(Records from a dataset)
———
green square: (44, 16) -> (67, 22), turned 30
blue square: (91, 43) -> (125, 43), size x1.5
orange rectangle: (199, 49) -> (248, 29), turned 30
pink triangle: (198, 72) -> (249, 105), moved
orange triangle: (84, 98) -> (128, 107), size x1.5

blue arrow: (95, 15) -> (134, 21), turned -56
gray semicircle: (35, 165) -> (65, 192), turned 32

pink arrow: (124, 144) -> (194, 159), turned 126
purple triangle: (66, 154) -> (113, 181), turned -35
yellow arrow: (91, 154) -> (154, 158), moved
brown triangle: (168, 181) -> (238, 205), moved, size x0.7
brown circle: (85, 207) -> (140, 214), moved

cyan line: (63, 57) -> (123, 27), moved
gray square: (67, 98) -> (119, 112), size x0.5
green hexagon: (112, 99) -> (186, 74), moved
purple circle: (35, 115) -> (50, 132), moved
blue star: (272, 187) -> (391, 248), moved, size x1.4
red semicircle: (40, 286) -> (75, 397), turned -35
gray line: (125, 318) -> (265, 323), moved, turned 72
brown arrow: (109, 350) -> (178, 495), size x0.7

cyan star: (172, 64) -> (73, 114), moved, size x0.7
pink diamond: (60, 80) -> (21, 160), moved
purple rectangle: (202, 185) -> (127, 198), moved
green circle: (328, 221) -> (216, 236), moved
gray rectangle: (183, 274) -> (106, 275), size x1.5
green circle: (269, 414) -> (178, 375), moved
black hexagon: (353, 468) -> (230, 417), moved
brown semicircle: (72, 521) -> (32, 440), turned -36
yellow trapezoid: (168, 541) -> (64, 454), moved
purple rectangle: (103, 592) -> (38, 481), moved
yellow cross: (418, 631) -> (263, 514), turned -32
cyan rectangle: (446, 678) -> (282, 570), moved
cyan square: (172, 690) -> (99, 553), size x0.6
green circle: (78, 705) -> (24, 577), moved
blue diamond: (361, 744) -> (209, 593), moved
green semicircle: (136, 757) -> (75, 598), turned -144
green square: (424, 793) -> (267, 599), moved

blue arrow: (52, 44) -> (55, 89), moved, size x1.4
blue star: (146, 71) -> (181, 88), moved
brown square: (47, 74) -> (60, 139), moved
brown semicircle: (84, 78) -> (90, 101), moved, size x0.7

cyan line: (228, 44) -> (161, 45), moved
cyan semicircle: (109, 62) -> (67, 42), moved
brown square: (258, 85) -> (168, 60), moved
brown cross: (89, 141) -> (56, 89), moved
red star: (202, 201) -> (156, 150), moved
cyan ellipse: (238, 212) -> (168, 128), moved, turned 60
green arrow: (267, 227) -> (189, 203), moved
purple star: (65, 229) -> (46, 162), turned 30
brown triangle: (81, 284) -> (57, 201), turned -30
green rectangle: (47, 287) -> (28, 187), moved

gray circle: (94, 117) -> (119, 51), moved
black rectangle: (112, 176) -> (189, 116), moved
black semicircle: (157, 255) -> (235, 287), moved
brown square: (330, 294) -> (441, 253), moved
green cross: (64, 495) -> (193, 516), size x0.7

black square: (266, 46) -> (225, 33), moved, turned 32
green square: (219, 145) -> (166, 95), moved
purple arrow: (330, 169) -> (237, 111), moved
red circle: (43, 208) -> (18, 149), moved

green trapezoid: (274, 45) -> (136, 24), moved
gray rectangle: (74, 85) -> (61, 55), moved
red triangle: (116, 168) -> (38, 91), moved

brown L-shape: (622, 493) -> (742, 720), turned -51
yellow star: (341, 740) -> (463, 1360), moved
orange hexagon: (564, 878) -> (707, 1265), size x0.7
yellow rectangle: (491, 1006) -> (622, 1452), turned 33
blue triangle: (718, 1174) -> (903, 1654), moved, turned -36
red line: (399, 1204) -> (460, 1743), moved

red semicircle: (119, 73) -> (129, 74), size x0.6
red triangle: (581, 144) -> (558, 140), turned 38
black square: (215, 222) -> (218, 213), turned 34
———
Return, from the data, each line that has the word "triangle" in it.

pink triangle: (198, 72) -> (249, 105), moved
orange triangle: (84, 98) -> (128, 107), size x1.5
purple triangle: (66, 154) -> (113, 181), turned -35
brown triangle: (168, 181) -> (238, 205), moved, size x0.7
brown triangle: (81, 284) -> (57, 201), turned -30
red triangle: (116, 168) -> (38, 91), moved
blue triangle: (718, 1174) -> (903, 1654), moved, turned -36
red triangle: (581, 144) -> (558, 140), turned 38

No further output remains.